Would you write out each line of the material below exactly, skipping every picture?

-- -- --

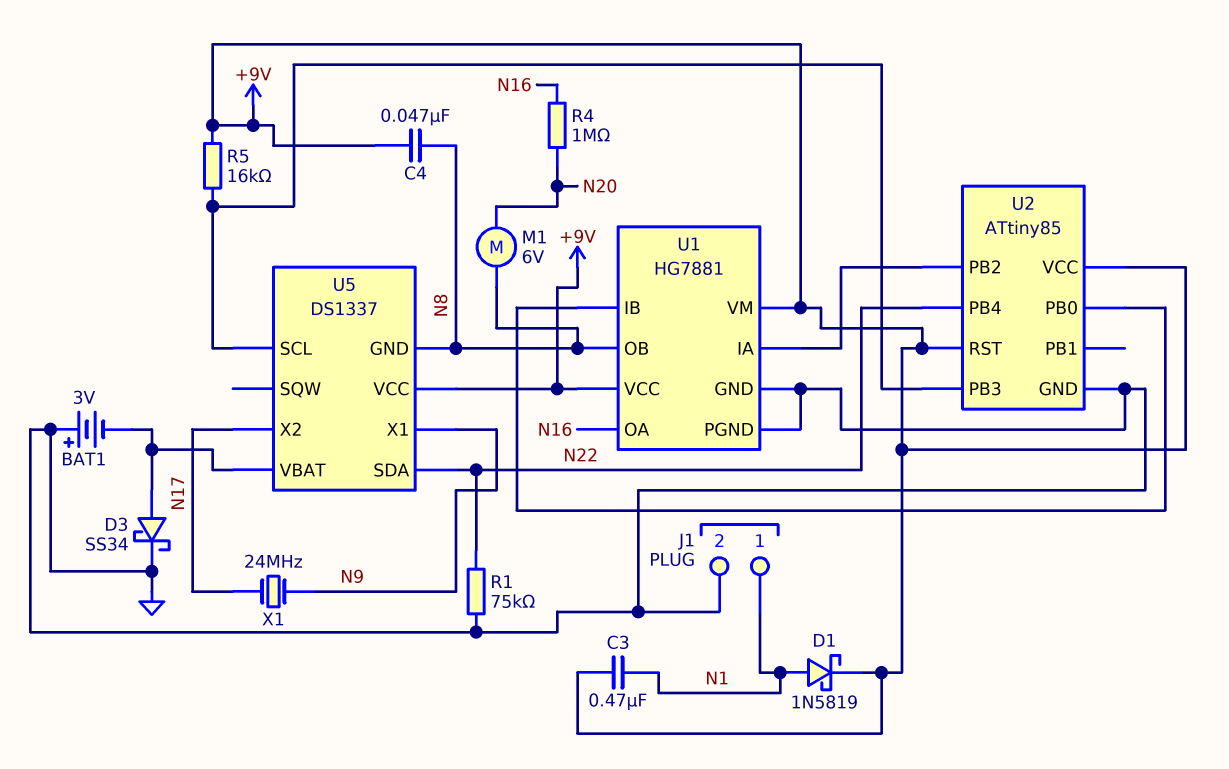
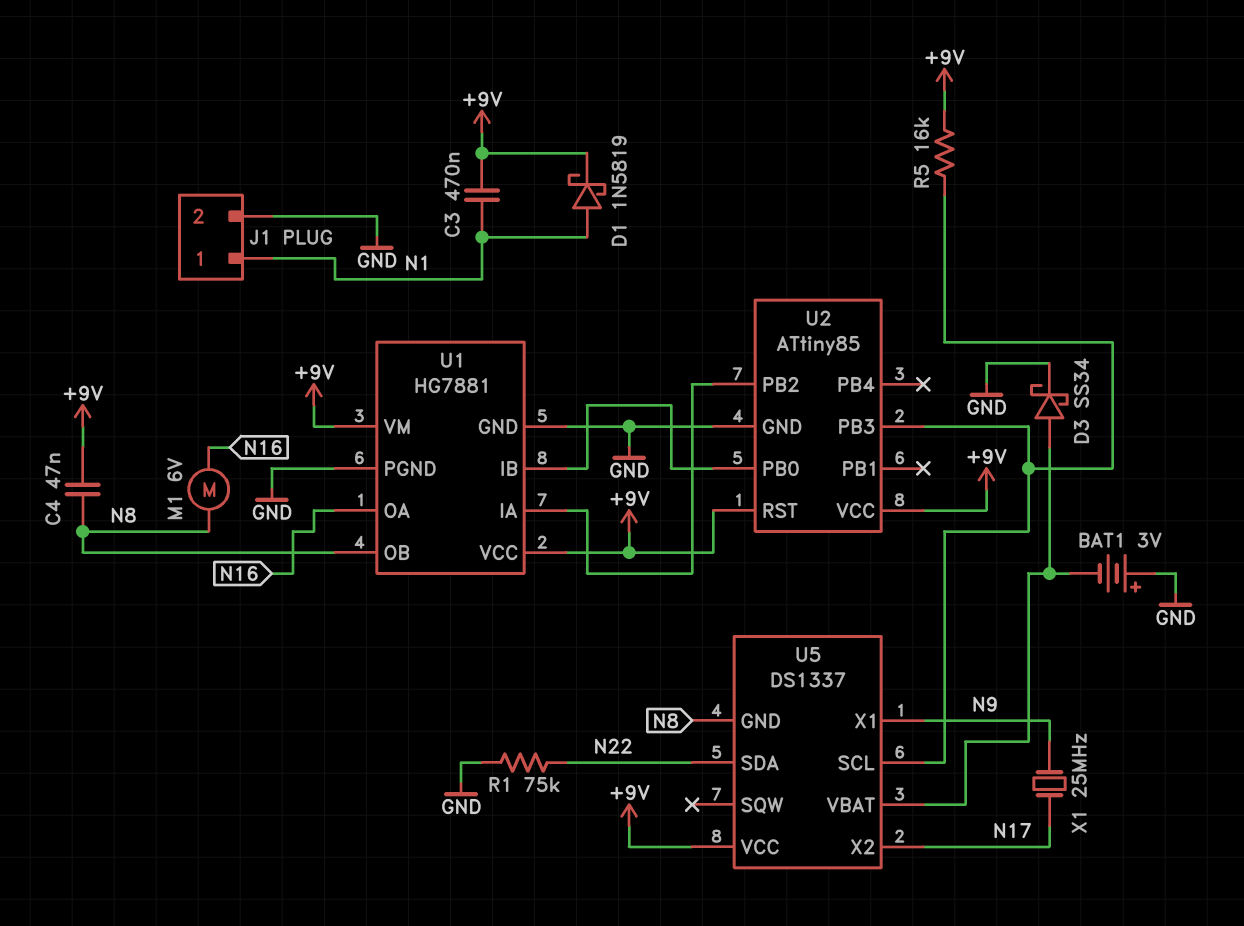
M1: motor 6V (N8, N20) -> motor 6V (N8, N16)
R4: 1M (N16, N20) -> none
U2 pin PB4: N22 -> none
X1: 24MHz (N9, N17) -> 25MHz (N9, N17)

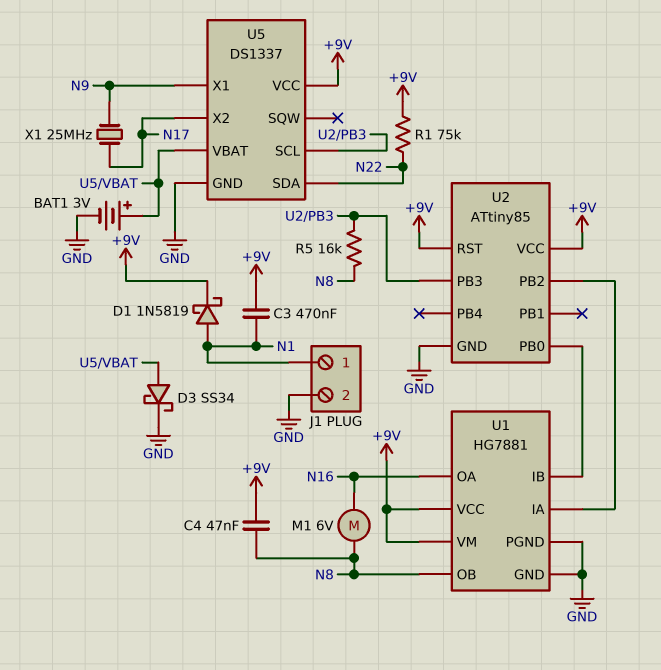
BAT1: 3V (plus GND, minus U5/VBAT) -> 3V (plus U5/VBAT, minus GND)
R1: 75k (GND, N22) -> 75k (+9V, N22)
R5: 16k (+9V, U2/PB3) -> 16k (N8, U2/PB3)
U5 pin GND: N8 -> GND

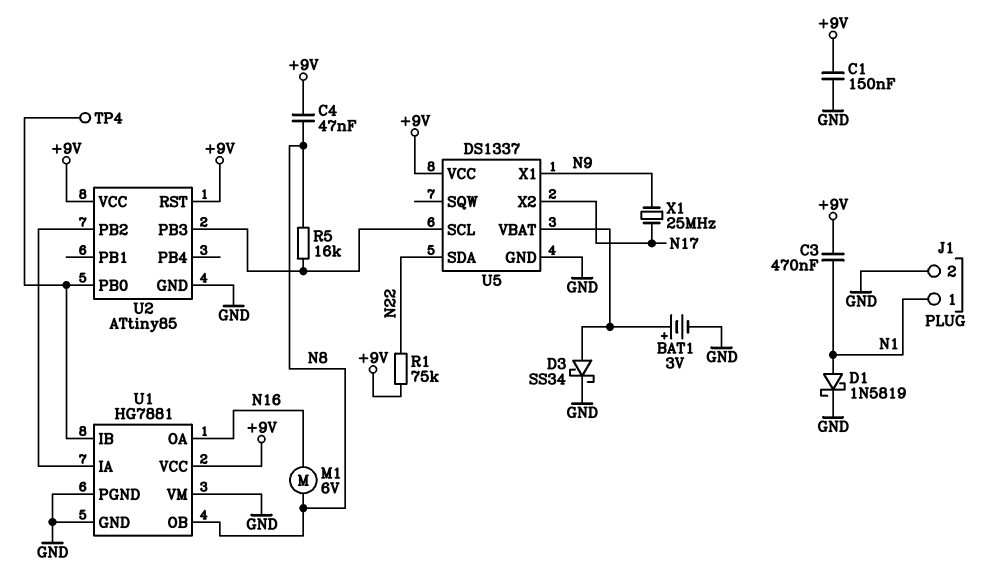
C1: none -> 150nF (+9V, GND)
D1: schottky 1N5819 (A N1, K +9V) -> schottky 1N5819 (A N1, K GND)
TP4: none -> test point (U1/IB)
U1 pin VM: +9V -> GND

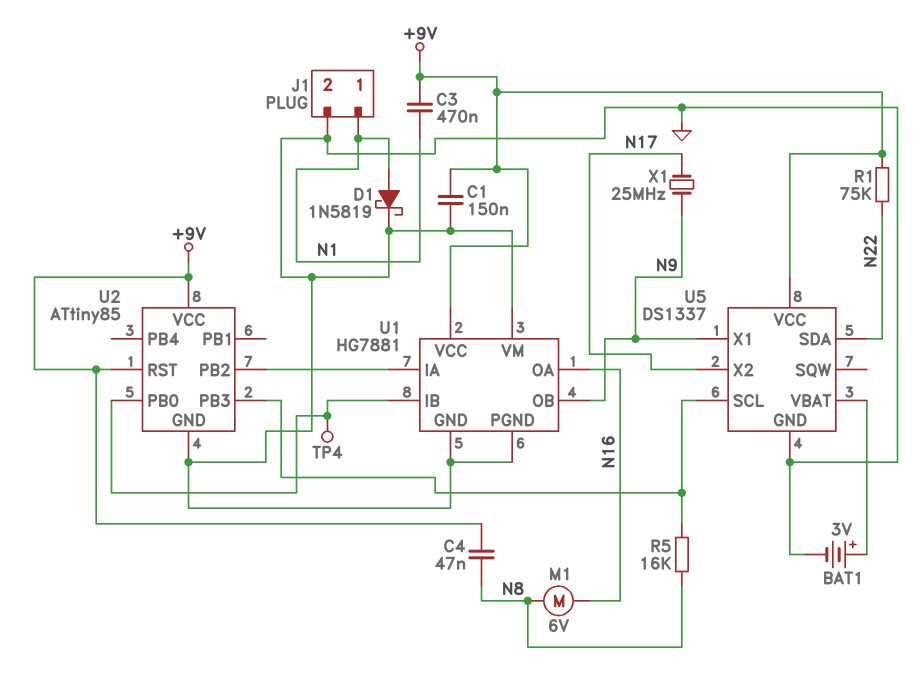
D3: schottky SS34 (A U5/VBAT, K GND) -> none
U1 pin OB: N8 -> N9

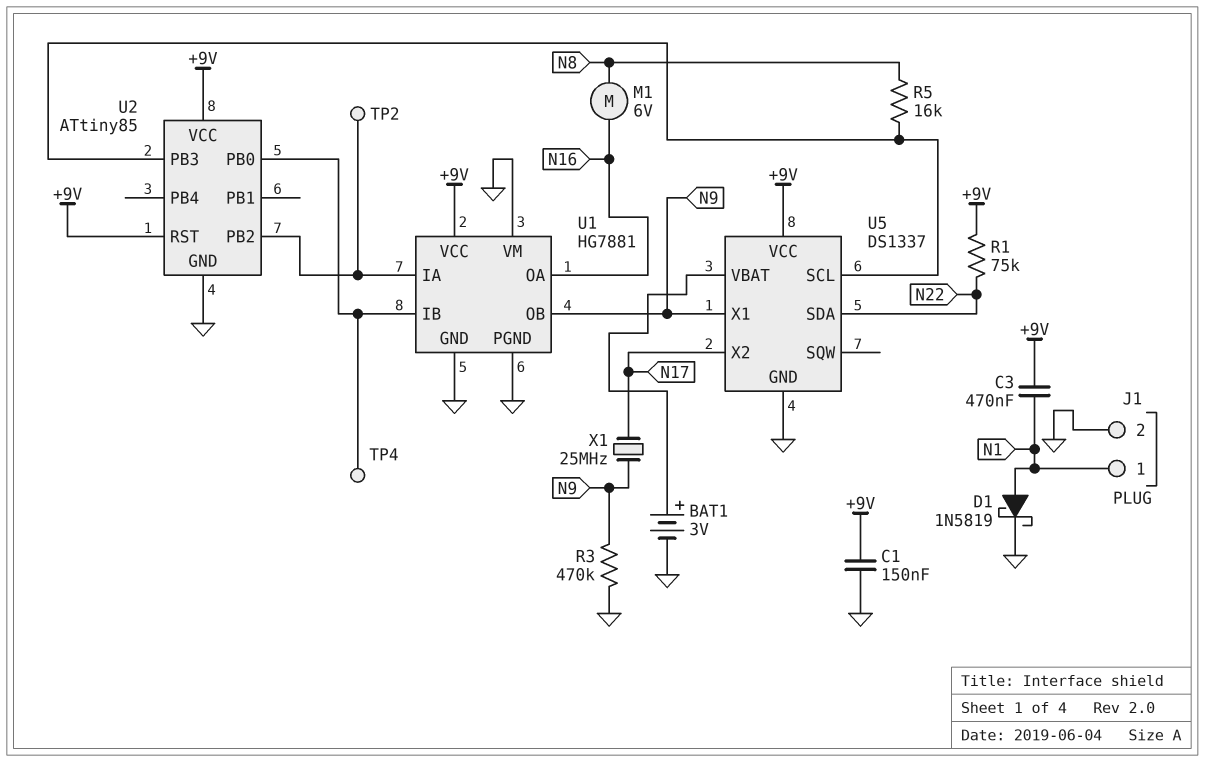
C4: 47nF (+9V, N8) -> none
R3: none -> 470k (GND, N9)
TP2: none -> test point (U1/IA)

-- -- --

- **Exercise output**:
M1: motor 6V (N8, N20) -> motor 6V (N8, N16)
R4: 1M (N16, N20) -> none
U2 pin PB4: N22 -> none
X1: 24MHz (N9, N17) -> 25MHz (N9, N17)

BAT1: 3V (plus GND, minus U5/VBAT) -> 3V (plus U5/VBAT, minus GND)
R1: 75k (GND, N22) -> 75k (+9V, N22)
R5: 16k (+9V, U2/PB3) -> 16k (N8, U2/PB3)
U5 pin GND: N8 -> GND

C1: none -> 150nF (+9V, GND)
D1: schottky 1N5819 (A N1, K +9V) -> schottky 1N5819 (A N1, K GND)
TP4: none -> test point (U1/IB)
U1 pin VM: +9V -> GND

D3: schottky SS34 (A U5/VBAT, K GND) -> none
U1 pin OB: N8 -> N9

C4: 47nF (+9V, N8) -> none
R3: none -> 470k (GND, N9)
TP2: none -> test point (U1/IA)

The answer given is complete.